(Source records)
————————

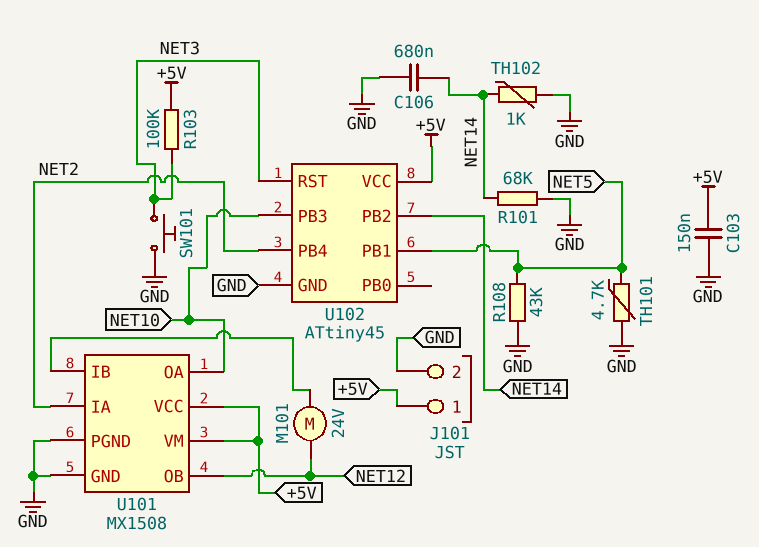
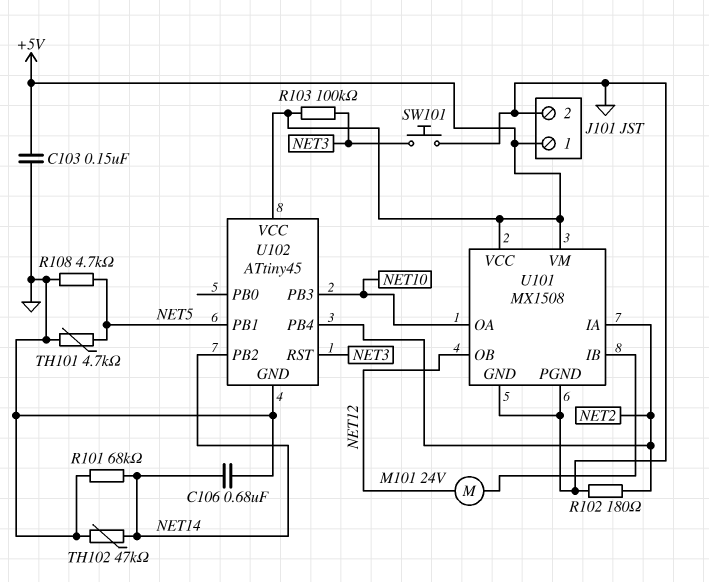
R102: none -> 180 (GND, NET2)
R108: 43k (GND, NET5) -> 4.7k (GND, NET5)
TH102: 1k (GND, NET14) -> 47k (GND, NET14)

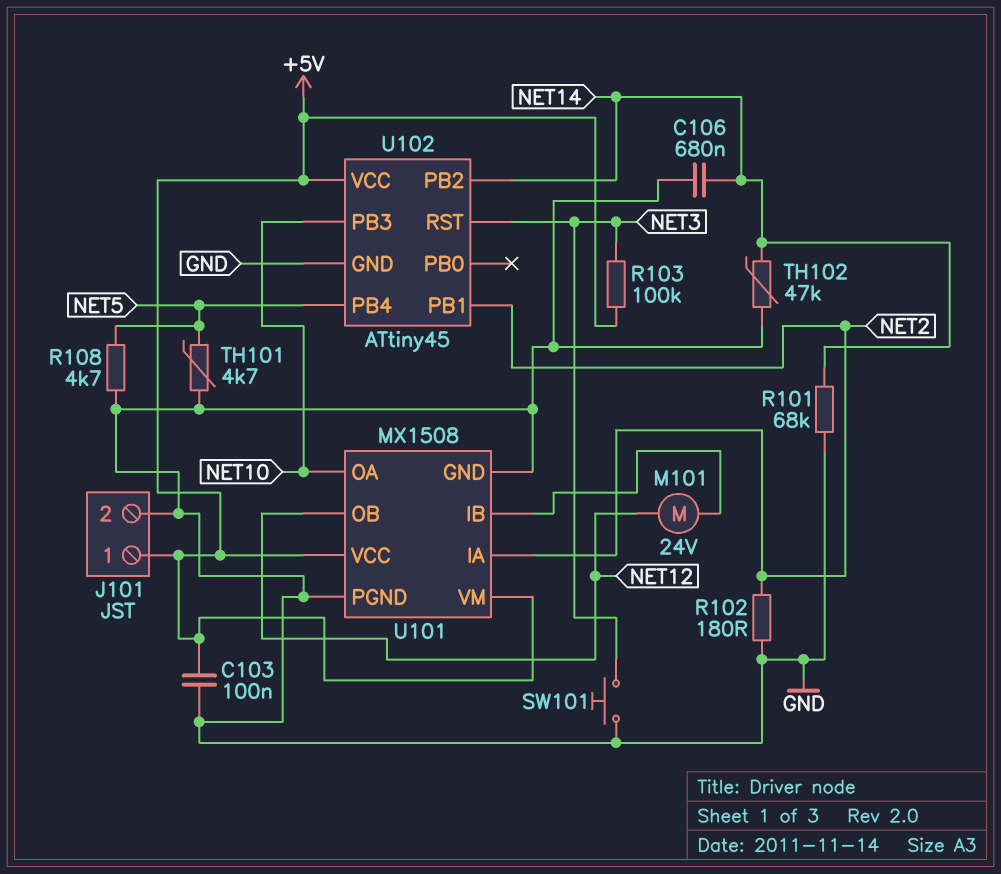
C103: 150nF (+5V, GND) -> 100nF (+5V, GND)
U102 pin PB1: NET5 -> NET2
U102 pin PB4: NET2 -> NET5

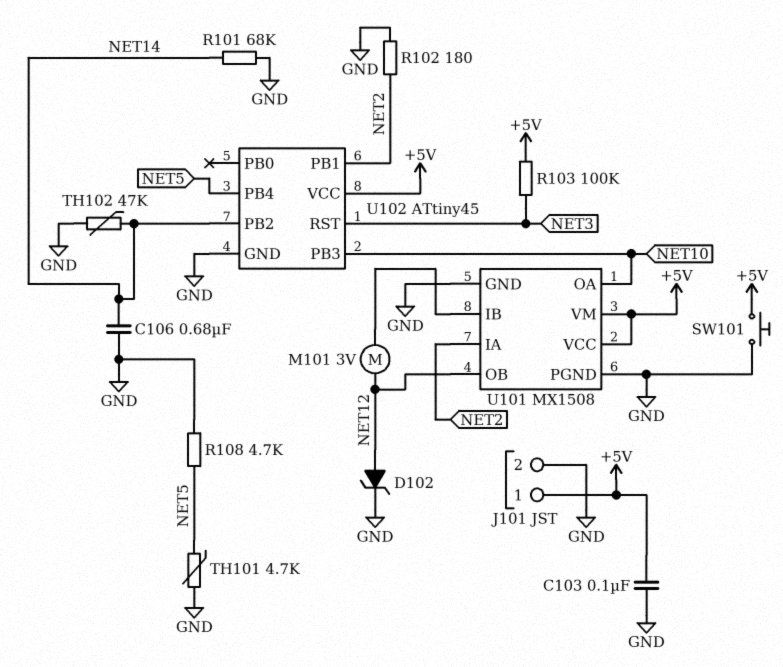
D102: none -> zener (A NET12, K GND)
M101: motor 24V (NET12, U101/IB) -> motor 3V (NET12, U101/IB)
SW101: button (GND, NET3) -> button (+5V, GND)

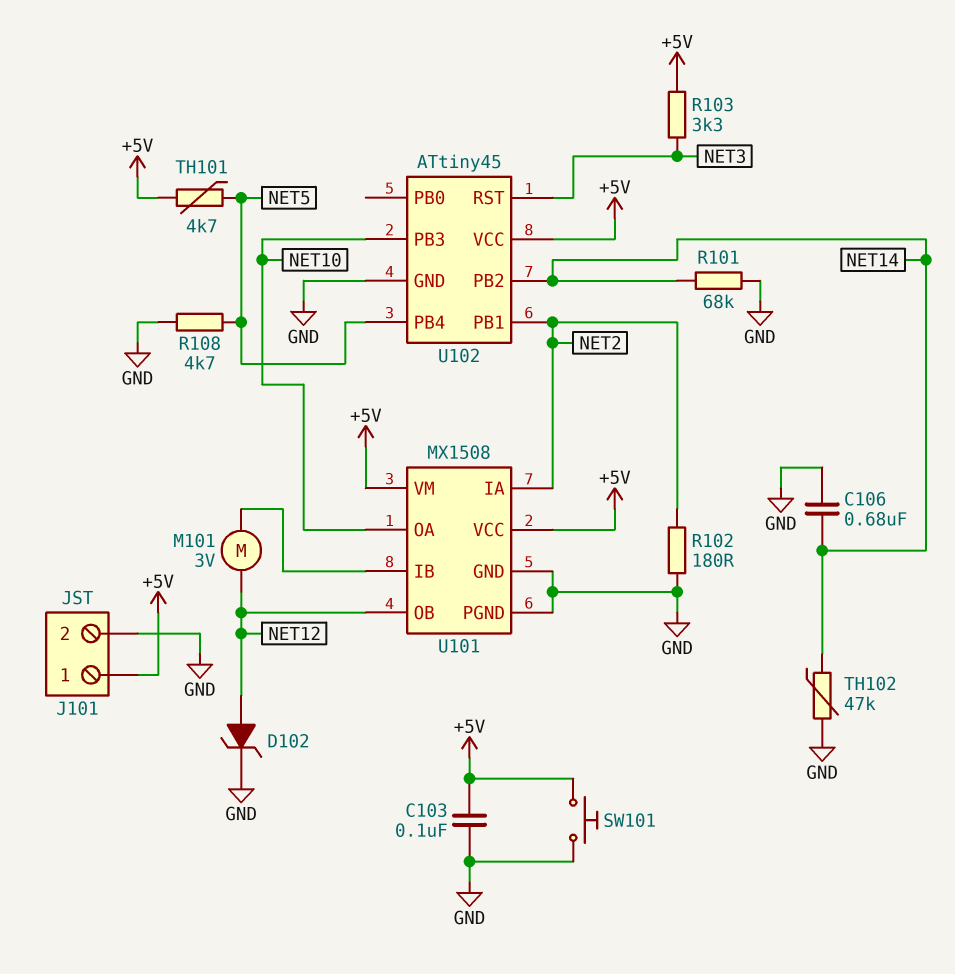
R103: 100k (+5V, NET3) -> 3.3k (+5V, NET3)
TH101: 4.7k (GND, NET5) -> 4.7k (+5V, NET5)

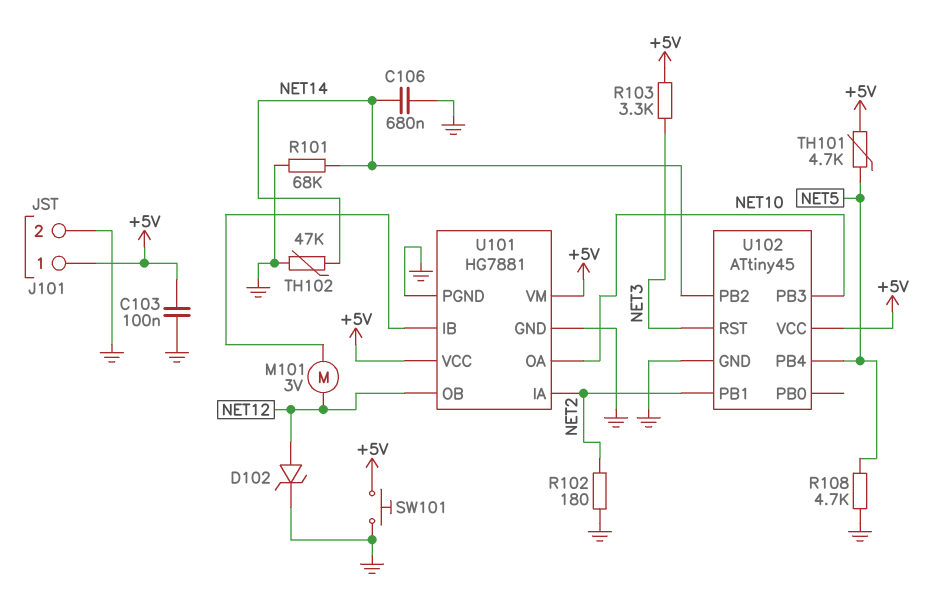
U101: MX1508 -> HG7881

————————

# WHAT YOU ARE ASKED TO DO
Return all the records exactly. Skip the pictures.

# REPLY TO THE EXERCISE
R102: none -> 180 (GND, NET2)
R108: 43k (GND, NET5) -> 4.7k (GND, NET5)
TH102: 1k (GND, NET14) -> 47k (GND, NET14)

C103: 150nF (+5V, GND) -> 100nF (+5V, GND)
U102 pin PB1: NET5 -> NET2
U102 pin PB4: NET2 -> NET5

D102: none -> zener (A NET12, K GND)
M101: motor 24V (NET12, U101/IB) -> motor 3V (NET12, U101/IB)
SW101: button (GND, NET3) -> button (+5V, GND)

R103: 100k (+5V, NET3) -> 3.3k (+5V, NET3)
TH101: 4.7k (GND, NET5) -> 4.7k (+5V, NET5)

U101: MX1508 -> HG7881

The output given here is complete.